From the material below, pull each line containing the string "pink".
________________________________________
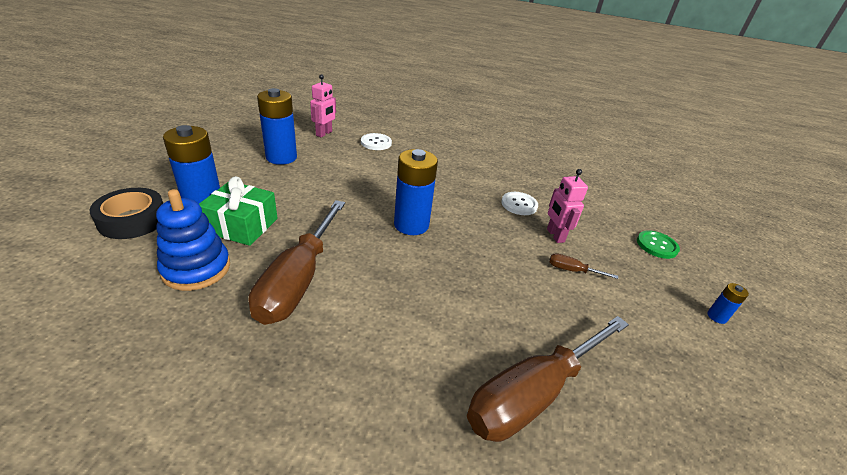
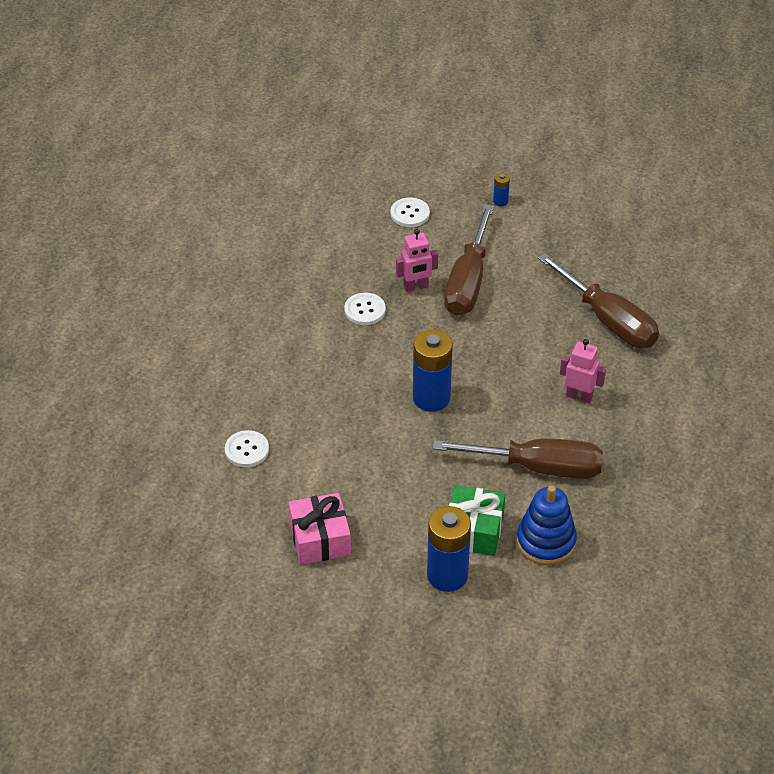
camera: 90 degrees left, 10 degrees up
(133, 220) = (491, 621): black tape -> none
(281, 157) = (320, 539): blue battery -> pink gift
(324, 133) = (234, 511): pink robot -> pink robot (579, 396)
(572, 270) = (468, 281): brown screwdriver -> brown screwdriver, size x2.48
(657, 245) = (410, 213): green button -> white button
________________________________________
OUTPUT FOR THIS TASK:
(281, 157) = (320, 539): blue battery -> pink gift
(324, 133) = (234, 511): pink robot -> pink robot (579, 396)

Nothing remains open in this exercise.